BEGIN RECORDS PROVIDED

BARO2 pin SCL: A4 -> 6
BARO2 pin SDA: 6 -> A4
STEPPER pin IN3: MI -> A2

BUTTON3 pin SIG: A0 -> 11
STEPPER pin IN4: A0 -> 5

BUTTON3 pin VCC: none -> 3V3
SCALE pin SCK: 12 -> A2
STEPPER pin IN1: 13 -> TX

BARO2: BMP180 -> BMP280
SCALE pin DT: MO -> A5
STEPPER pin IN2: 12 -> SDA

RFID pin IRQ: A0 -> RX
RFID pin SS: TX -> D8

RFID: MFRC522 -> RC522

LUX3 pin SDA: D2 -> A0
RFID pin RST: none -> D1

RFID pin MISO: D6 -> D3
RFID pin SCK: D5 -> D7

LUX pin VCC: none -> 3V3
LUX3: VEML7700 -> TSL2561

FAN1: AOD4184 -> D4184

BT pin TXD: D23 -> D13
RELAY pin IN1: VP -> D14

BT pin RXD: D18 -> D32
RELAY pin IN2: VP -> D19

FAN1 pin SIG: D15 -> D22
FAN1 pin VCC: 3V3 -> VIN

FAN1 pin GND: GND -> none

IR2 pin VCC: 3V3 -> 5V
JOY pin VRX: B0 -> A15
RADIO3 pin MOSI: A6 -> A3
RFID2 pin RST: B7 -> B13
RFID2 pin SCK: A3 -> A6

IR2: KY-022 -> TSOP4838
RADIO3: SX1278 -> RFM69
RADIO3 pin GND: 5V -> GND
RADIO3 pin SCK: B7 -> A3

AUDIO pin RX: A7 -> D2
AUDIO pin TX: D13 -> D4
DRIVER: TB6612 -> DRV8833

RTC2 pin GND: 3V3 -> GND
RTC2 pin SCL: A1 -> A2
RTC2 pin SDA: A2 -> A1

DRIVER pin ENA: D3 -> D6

END RECORDS PROVIDED

• **TASK GOAL**: Scan the data above. Return every line with "RELAY" in it.

• **EXPECTED ANSWER**:
RELAY pin IN1: VP -> D14
RELAY pin IN2: VP -> D19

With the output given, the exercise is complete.